Start of Block
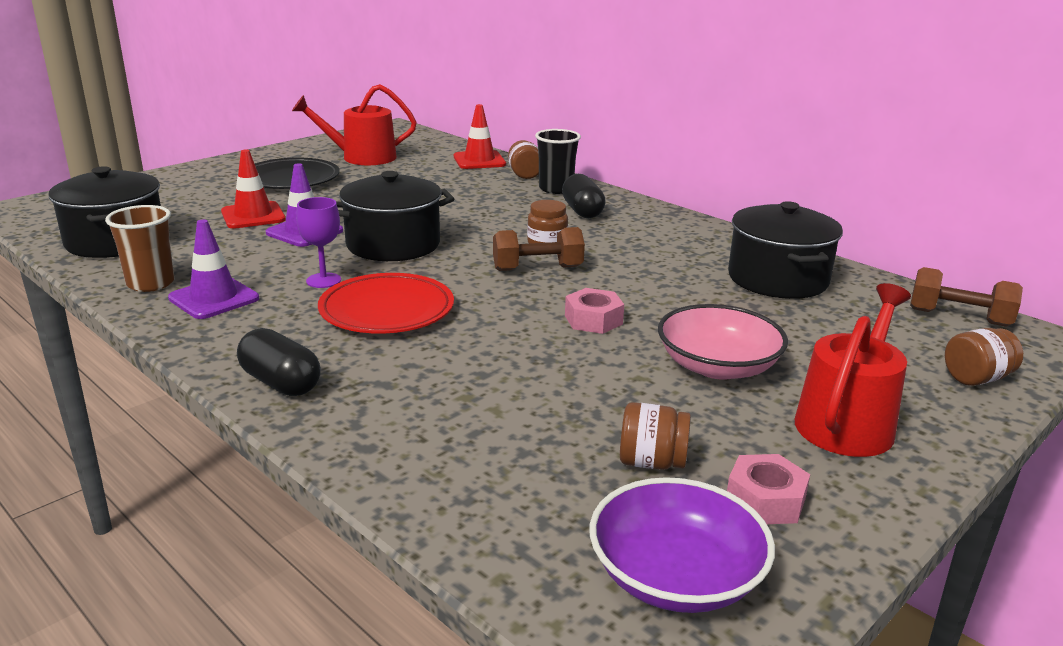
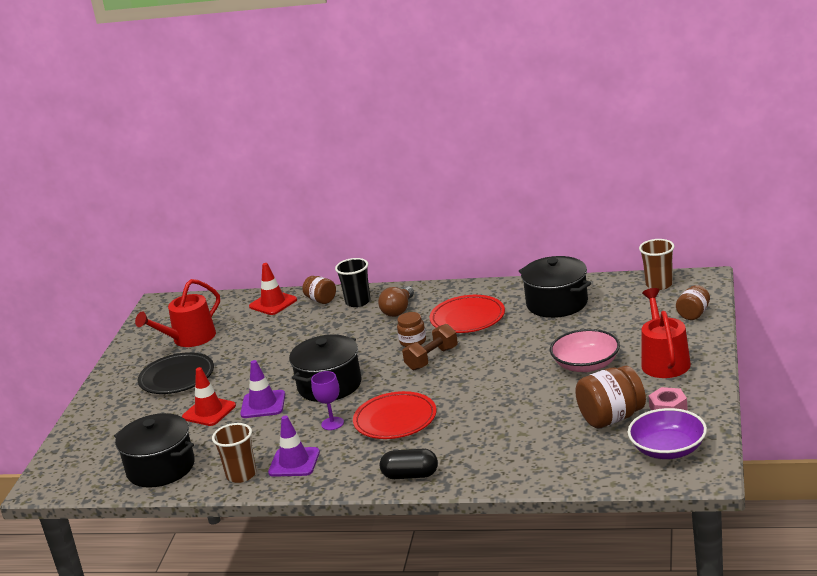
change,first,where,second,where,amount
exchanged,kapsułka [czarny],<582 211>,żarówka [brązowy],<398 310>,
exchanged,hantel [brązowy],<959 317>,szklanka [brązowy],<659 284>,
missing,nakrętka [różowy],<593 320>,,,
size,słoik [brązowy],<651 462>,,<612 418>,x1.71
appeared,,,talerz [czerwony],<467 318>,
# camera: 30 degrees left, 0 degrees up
End of Block
Start of Block
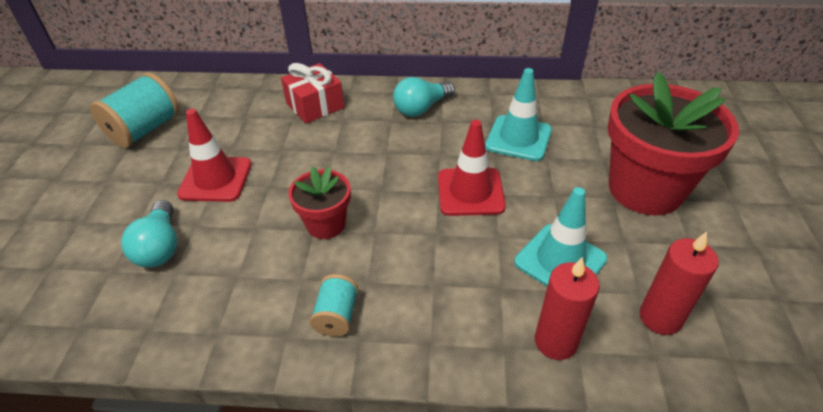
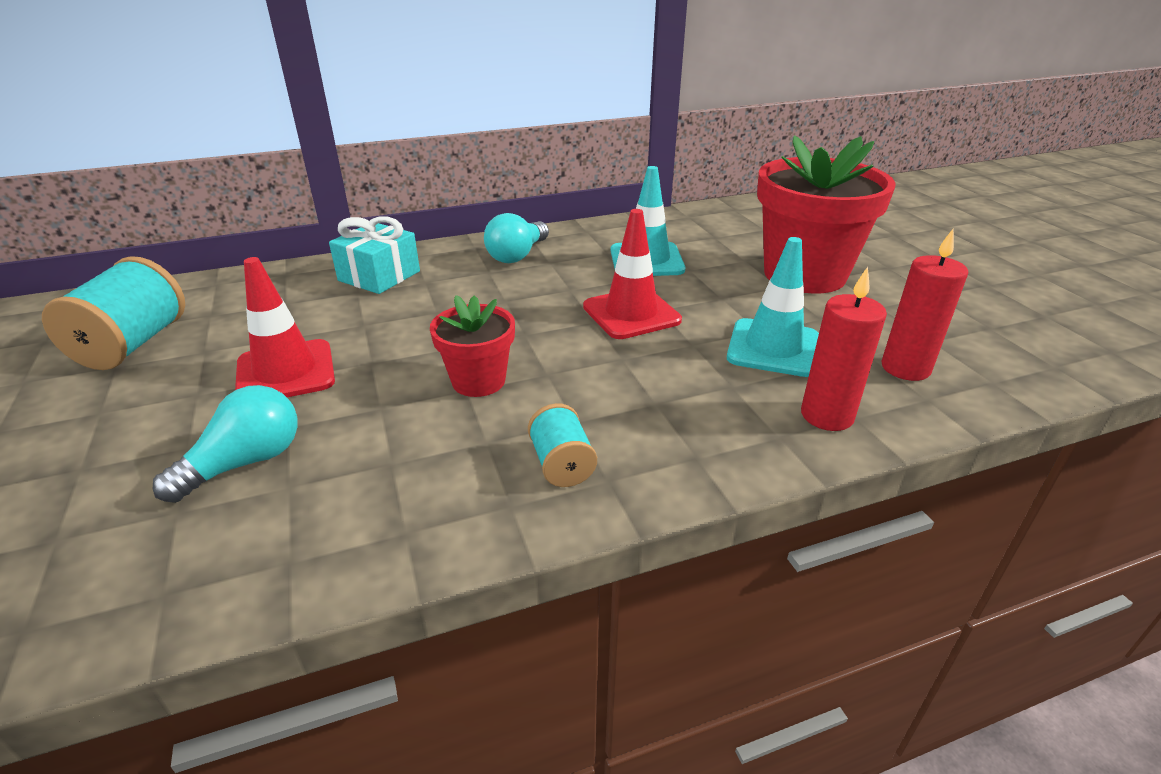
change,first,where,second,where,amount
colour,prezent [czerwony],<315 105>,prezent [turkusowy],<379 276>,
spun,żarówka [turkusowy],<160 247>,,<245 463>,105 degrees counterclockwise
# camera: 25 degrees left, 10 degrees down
End of Block
* [What the exercise asks] From the entries above, return exactly the line containing "size,słoik [brązowy],<651 462>,,<612", the line containing "# camera: 30 degrees left, 0 degrees up", and all lines between, and nothing else.

* [Task result]
size,słoik [brązowy],<651 462>,,<612 418>,x1.71
appeared,,,talerz [czerwony],<467 318>,
# camera: 30 degrees left, 0 degrees up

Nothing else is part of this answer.